━━━━━ Supplied material

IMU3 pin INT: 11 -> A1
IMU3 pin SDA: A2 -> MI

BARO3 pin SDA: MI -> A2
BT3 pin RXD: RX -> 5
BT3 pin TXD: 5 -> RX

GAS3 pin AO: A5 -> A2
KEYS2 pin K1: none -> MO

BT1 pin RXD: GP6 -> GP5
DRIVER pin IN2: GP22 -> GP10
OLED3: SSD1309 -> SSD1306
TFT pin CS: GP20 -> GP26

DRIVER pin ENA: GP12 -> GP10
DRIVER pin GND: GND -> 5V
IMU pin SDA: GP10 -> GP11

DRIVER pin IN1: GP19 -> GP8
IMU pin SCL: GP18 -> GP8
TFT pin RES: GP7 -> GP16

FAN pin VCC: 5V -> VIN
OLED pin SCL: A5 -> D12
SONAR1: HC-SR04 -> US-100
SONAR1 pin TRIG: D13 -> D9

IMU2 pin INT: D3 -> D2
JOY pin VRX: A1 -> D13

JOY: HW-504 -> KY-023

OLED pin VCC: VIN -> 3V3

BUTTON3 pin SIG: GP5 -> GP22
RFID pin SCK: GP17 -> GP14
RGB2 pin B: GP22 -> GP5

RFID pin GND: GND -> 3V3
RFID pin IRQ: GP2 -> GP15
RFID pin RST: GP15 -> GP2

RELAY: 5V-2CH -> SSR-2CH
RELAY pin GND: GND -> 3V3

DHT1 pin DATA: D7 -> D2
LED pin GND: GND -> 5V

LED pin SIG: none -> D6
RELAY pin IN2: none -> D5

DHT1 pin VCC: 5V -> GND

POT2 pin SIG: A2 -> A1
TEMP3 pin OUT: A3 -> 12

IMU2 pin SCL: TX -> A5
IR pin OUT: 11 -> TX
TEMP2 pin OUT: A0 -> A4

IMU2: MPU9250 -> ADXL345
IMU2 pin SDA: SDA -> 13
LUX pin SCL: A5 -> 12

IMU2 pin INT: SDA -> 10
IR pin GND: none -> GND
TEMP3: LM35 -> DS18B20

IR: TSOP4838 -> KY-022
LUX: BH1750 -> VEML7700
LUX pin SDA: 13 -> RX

━━━━━━━━━━

Write all of the records out exactly, including every line.

IMU3 pin INT: 11 -> A1
IMU3 pin SDA: A2 -> MI

BARO3 pin SDA: MI -> A2
BT3 pin RXD: RX -> 5
BT3 pin TXD: 5 -> RX

GAS3 pin AO: A5 -> A2
KEYS2 pin K1: none -> MO

BT1 pin RXD: GP6 -> GP5
DRIVER pin IN2: GP22 -> GP10
OLED3: SSD1309 -> SSD1306
TFT pin CS: GP20 -> GP26

DRIVER pin ENA: GP12 -> GP10
DRIVER pin GND: GND -> 5V
IMU pin SDA: GP10 -> GP11

DRIVER pin IN1: GP19 -> GP8
IMU pin SCL: GP18 -> GP8
TFT pin RES: GP7 -> GP16

FAN pin VCC: 5V -> VIN
OLED pin SCL: A5 -> D12
SONAR1: HC-SR04 -> US-100
SONAR1 pin TRIG: D13 -> D9

IMU2 pin INT: D3 -> D2
JOY pin VRX: A1 -> D13

JOY: HW-504 -> KY-023

OLED pin VCC: VIN -> 3V3

BUTTON3 pin SIG: GP5 -> GP22
RFID pin SCK: GP17 -> GP14
RGB2 pin B: GP22 -> GP5

RFID pin GND: GND -> 3V3
RFID pin IRQ: GP2 -> GP15
RFID pin RST: GP15 -> GP2

RELAY: 5V-2CH -> SSR-2CH
RELAY pin GND: GND -> 3V3

DHT1 pin DATA: D7 -> D2
LED pin GND: GND -> 5V

LED pin SIG: none -> D6
RELAY pin IN2: none -> D5

DHT1 pin VCC: 5V -> GND

POT2 pin SIG: A2 -> A1
TEMP3 pin OUT: A3 -> 12

IMU2 pin SCL: TX -> A5
IR pin OUT: 11 -> TX
TEMP2 pin OUT: A0 -> A4

IMU2: MPU9250 -> ADXL345
IMU2 pin SDA: SDA -> 13
LUX pin SCL: A5 -> 12

IMU2 pin INT: SDA -> 10
IR pin GND: none -> GND
TEMP3: LM35 -> DS18B20

IR: TSOP4838 -> KY-022
LUX: BH1750 -> VEML7700
LUX pin SDA: 13 -> RX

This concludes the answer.